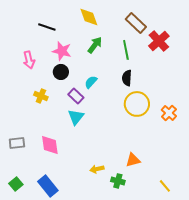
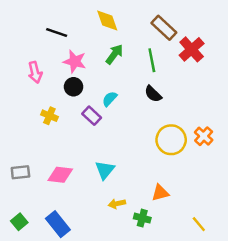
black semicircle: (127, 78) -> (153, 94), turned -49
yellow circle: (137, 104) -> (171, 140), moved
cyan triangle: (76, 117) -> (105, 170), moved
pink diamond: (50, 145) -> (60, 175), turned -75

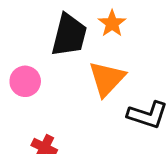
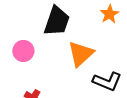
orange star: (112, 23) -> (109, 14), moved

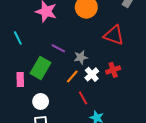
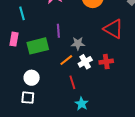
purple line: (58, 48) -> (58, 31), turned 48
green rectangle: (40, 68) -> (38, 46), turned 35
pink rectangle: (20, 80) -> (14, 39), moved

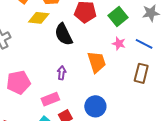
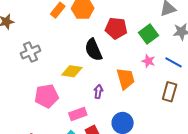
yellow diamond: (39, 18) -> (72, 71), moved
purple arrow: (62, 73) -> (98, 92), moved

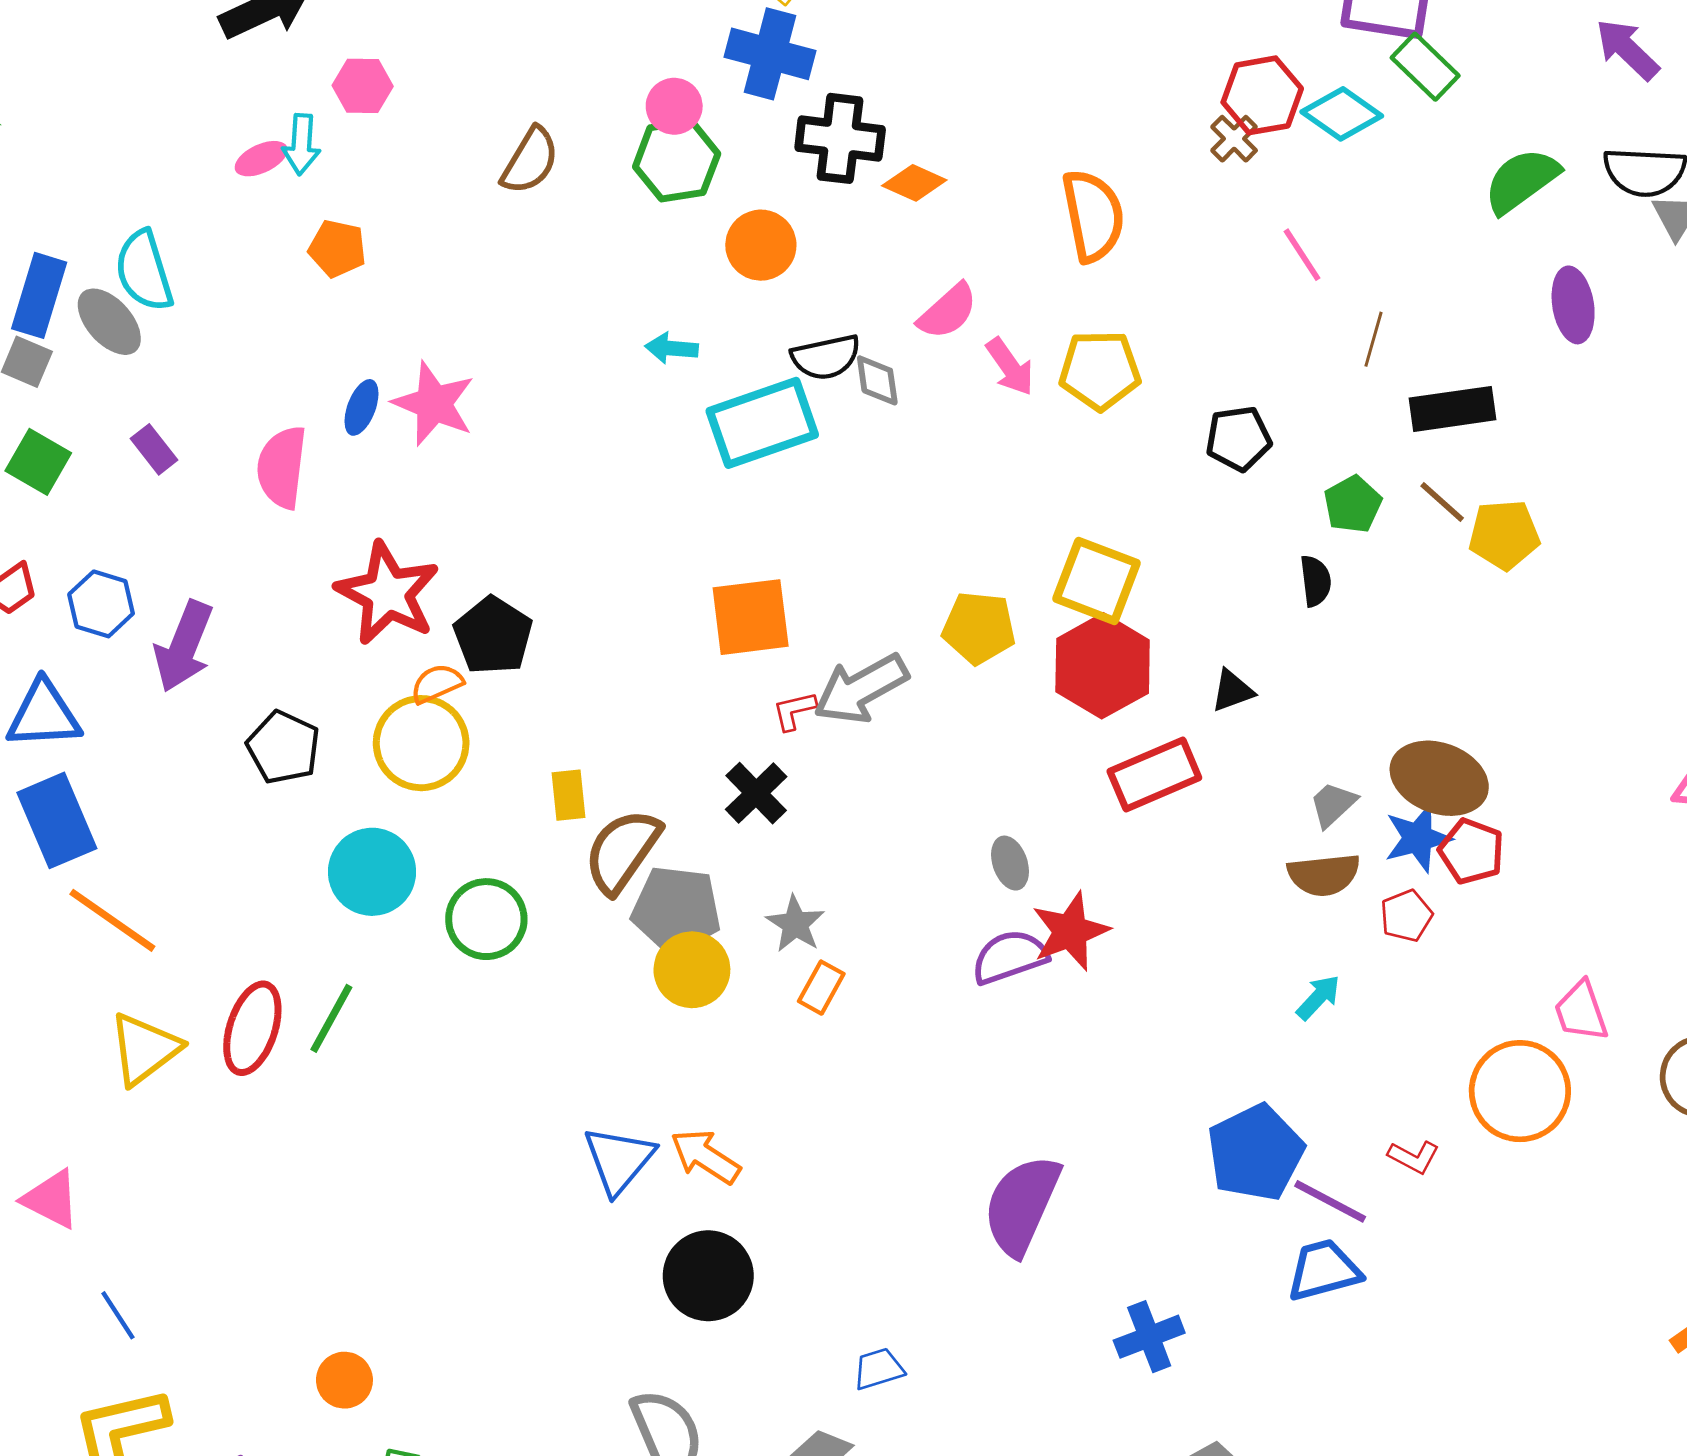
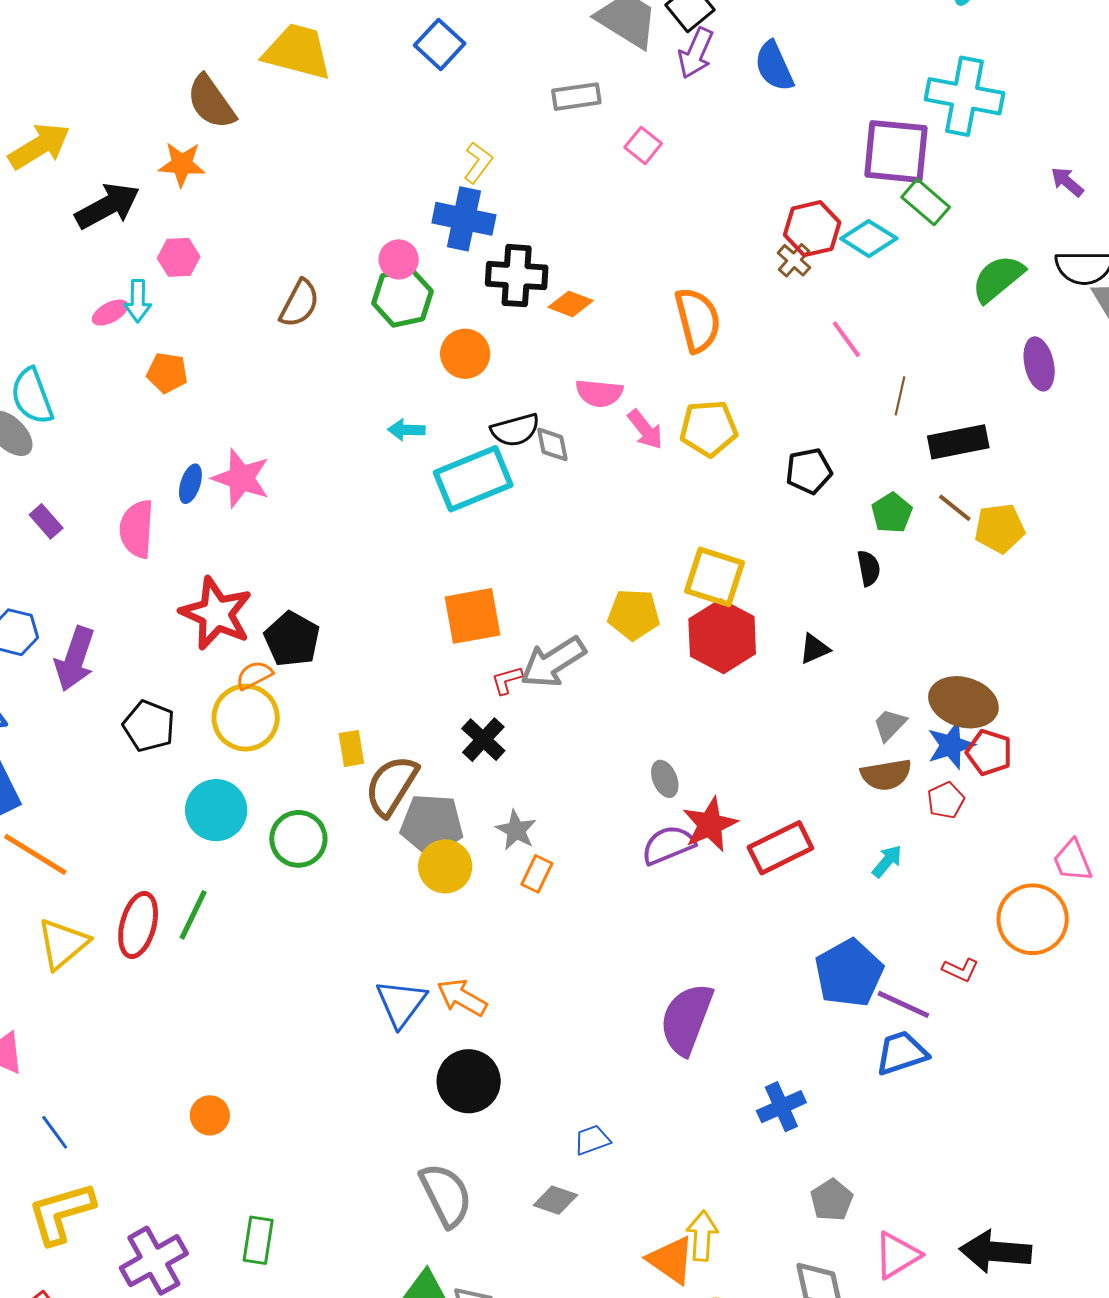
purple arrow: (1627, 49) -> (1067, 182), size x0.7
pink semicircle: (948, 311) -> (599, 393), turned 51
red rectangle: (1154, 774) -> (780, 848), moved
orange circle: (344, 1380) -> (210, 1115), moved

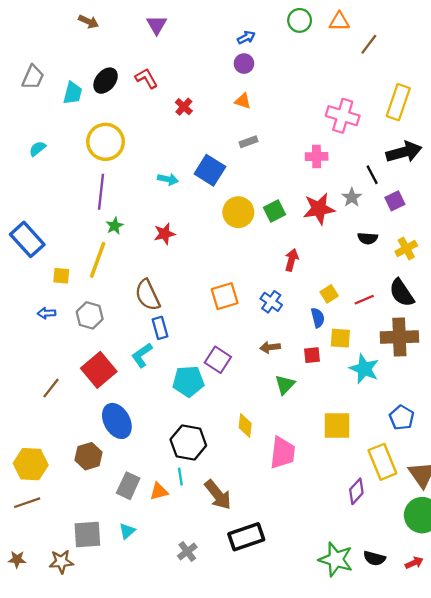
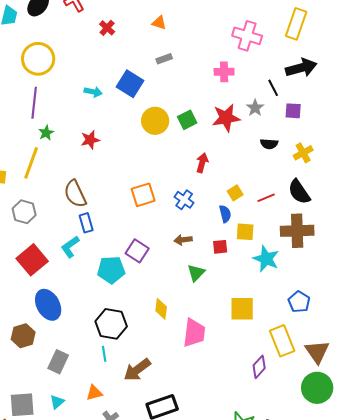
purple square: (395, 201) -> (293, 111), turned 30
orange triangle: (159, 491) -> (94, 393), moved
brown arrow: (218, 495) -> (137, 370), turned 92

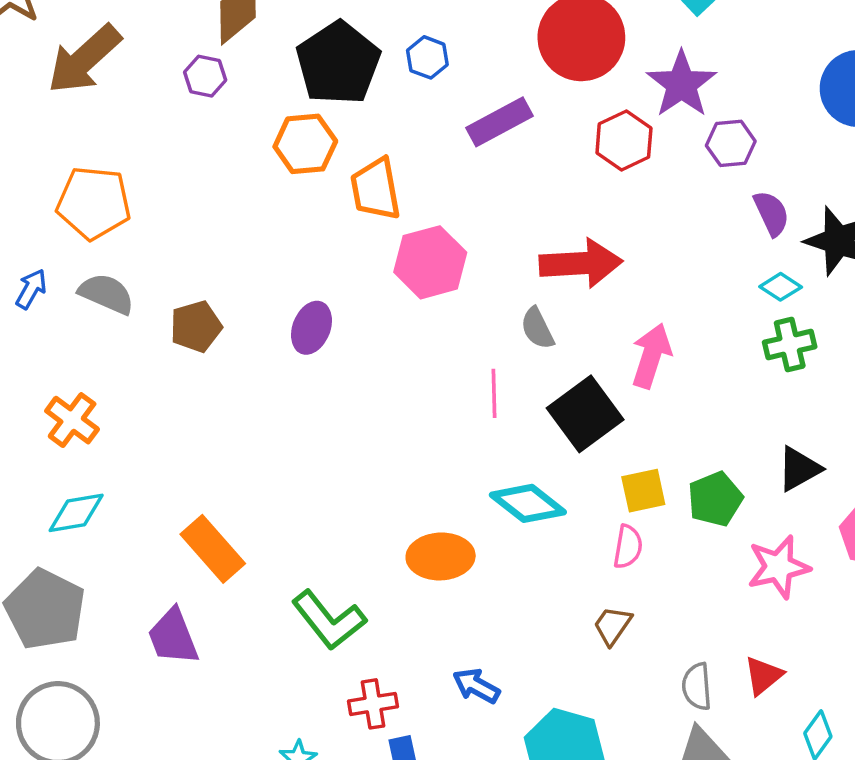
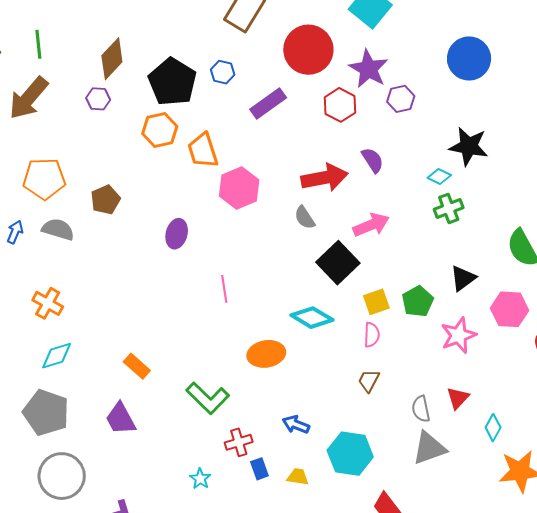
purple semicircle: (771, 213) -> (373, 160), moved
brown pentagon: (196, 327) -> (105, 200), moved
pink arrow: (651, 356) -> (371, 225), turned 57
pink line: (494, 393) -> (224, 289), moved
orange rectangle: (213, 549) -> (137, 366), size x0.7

------------------------------

__Task objective__: Each line above should be output exactly, apart from the pictures.

__Finished task__:
black semicircle: (127, 78) -> (153, 94), turned -49
yellow circle: (137, 104) -> (171, 140), moved
cyan triangle: (76, 117) -> (105, 170), moved
pink diamond: (50, 145) -> (60, 175), turned -75

orange star: (112, 23) -> (109, 14), moved

purple line: (58, 48) -> (58, 31), turned 48
green rectangle: (40, 68) -> (38, 46), turned 35
pink rectangle: (20, 80) -> (14, 39), moved

yellow diamond: (39, 18) -> (72, 71), moved
purple arrow: (62, 73) -> (98, 92), moved

purple arrow: (1627, 49) -> (1067, 182), size x0.7
pink semicircle: (948, 311) -> (599, 393), turned 51
red rectangle: (1154, 774) -> (780, 848), moved
orange circle: (344, 1380) -> (210, 1115), moved

purple square: (395, 201) -> (293, 111), turned 30
orange triangle: (159, 491) -> (94, 393), moved
brown arrow: (218, 495) -> (137, 370), turned 92

purple semicircle: (771, 213) -> (373, 160), moved
brown pentagon: (196, 327) -> (105, 200), moved
pink arrow: (651, 356) -> (371, 225), turned 57
pink line: (494, 393) -> (224, 289), moved
orange rectangle: (213, 549) -> (137, 366), size x0.7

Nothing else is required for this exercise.